Problem to work on :: Quote exactly the lines from the one with "green_latekul 230,392,269,437 →" to the end of the data, both included; omit the pictures.

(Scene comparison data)
BEGIN

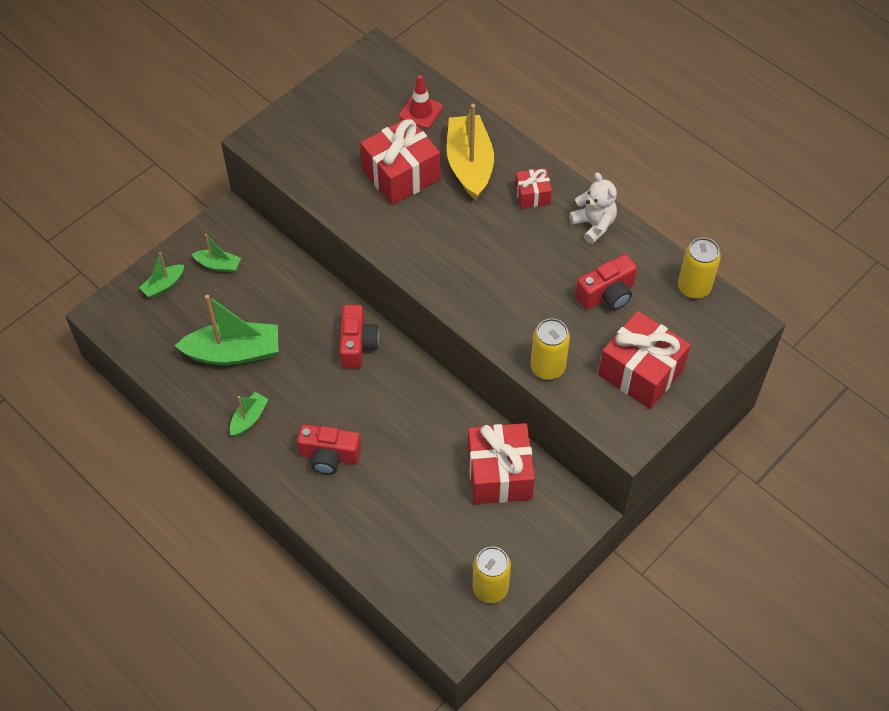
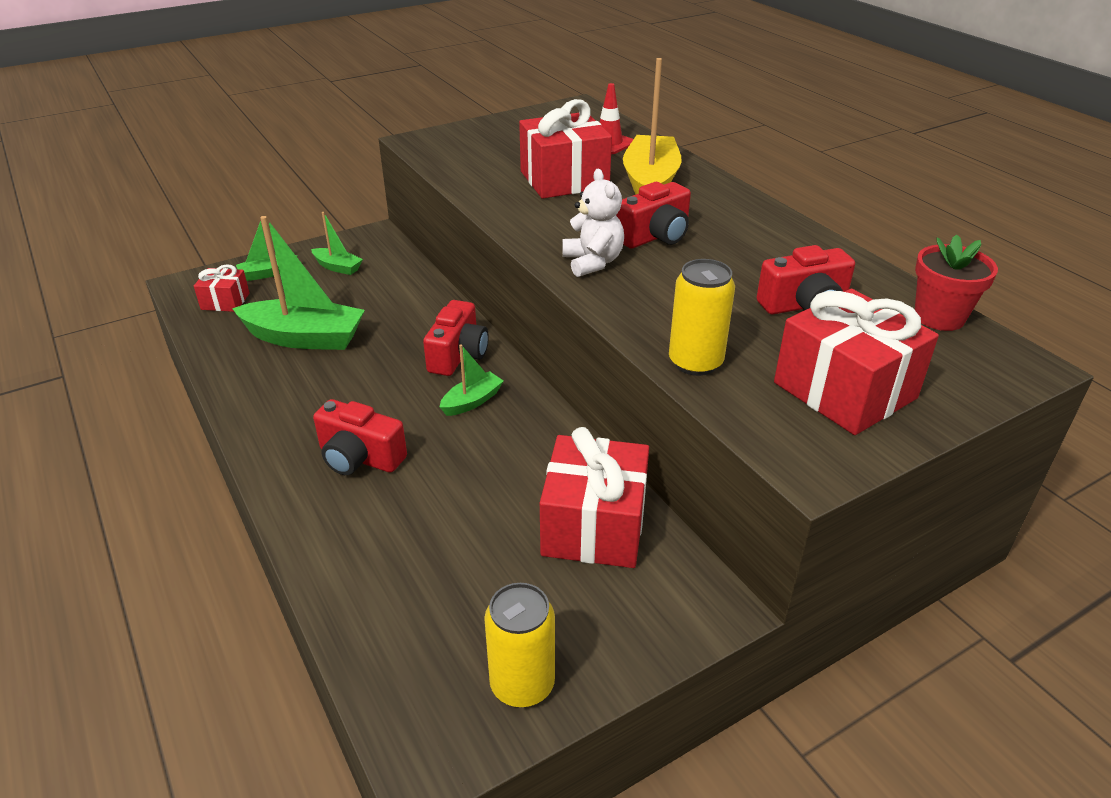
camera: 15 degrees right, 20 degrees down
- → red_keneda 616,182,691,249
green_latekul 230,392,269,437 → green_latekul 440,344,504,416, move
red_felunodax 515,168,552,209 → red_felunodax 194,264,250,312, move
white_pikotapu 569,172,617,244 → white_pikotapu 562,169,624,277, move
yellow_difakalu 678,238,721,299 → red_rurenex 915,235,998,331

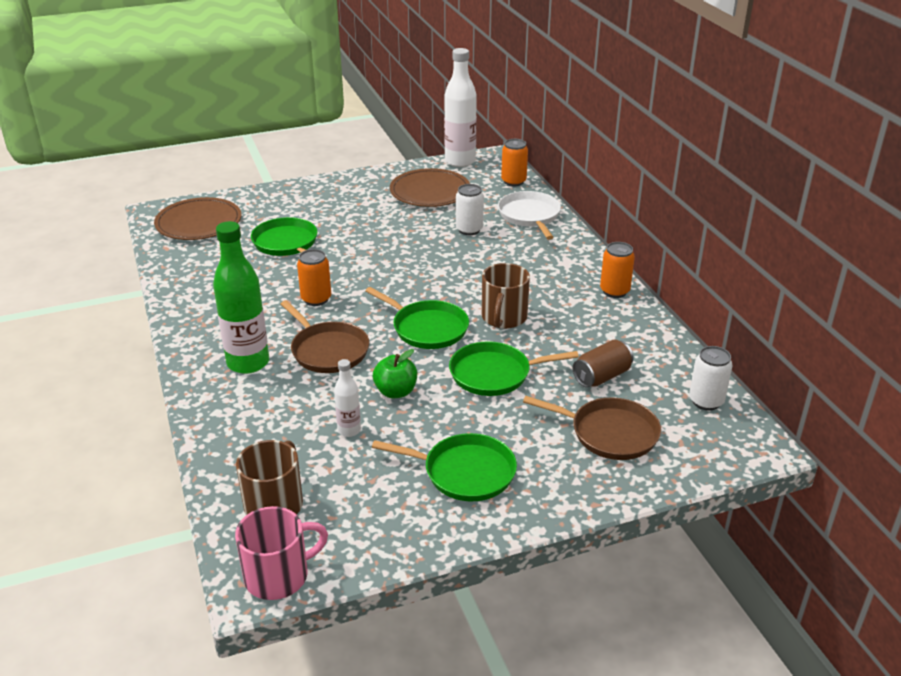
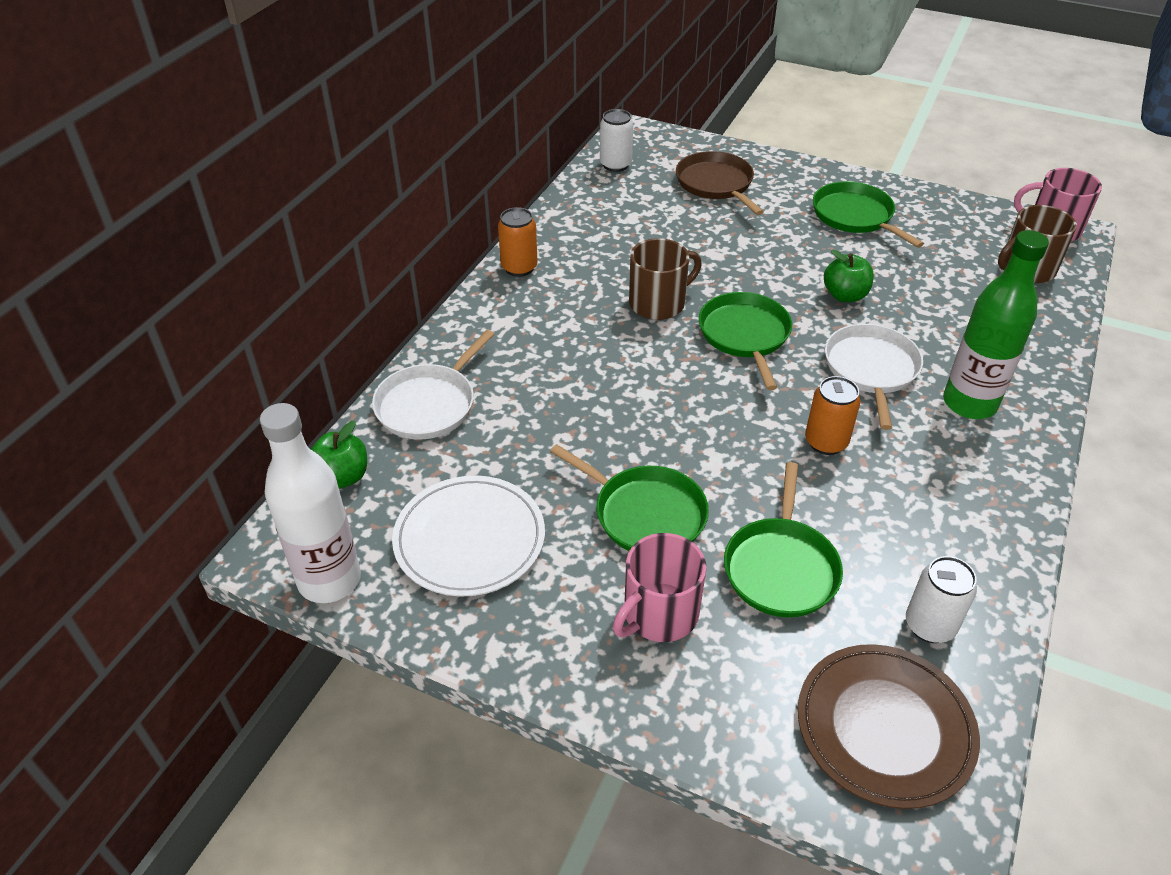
camera: 135 degrees left, 10 degrees up
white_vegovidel 334,359,361,437 → -
brown_difakalu 573,340,634,388 → -
- → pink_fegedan 613,533,706,642
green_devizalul 449,341,579,396 → green_devizalul 550,444,709,551, move
white_difakalu 456,184,484,235 → white_difakalu 906,556,977,643, move
orange_difakalu 501,139,528,186 → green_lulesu 311,421,367,489
brown_devizalul 281,300,369,373 → white_devizalul 825,324,923,430
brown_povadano 390,168,470,207 → white_povadano 392,476,545,597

END

Output below ::
green_latekul 230,392,269,437 → green_latekul 440,344,504,416, move
red_felunodax 515,168,552,209 → red_felunodax 194,264,250,312, move
white_pikotapu 569,172,617,244 → white_pikotapu 562,169,624,277, move
yellow_difakalu 678,238,721,299 → red_rurenex 915,235,998,331

camera: 135 degrees left, 10 degrees up
white_vegovidel 334,359,361,437 → -
brown_difakalu 573,340,634,388 → -
- → pink_fegedan 613,533,706,642
green_devizalul 449,341,579,396 → green_devizalul 550,444,709,551, move
white_difakalu 456,184,484,235 → white_difakalu 906,556,977,643, move
orange_difakalu 501,139,528,186 → green_lulesu 311,421,367,489
brown_devizalul 281,300,369,373 → white_devizalul 825,324,923,430
brown_povadano 390,168,470,207 → white_povadano 392,476,545,597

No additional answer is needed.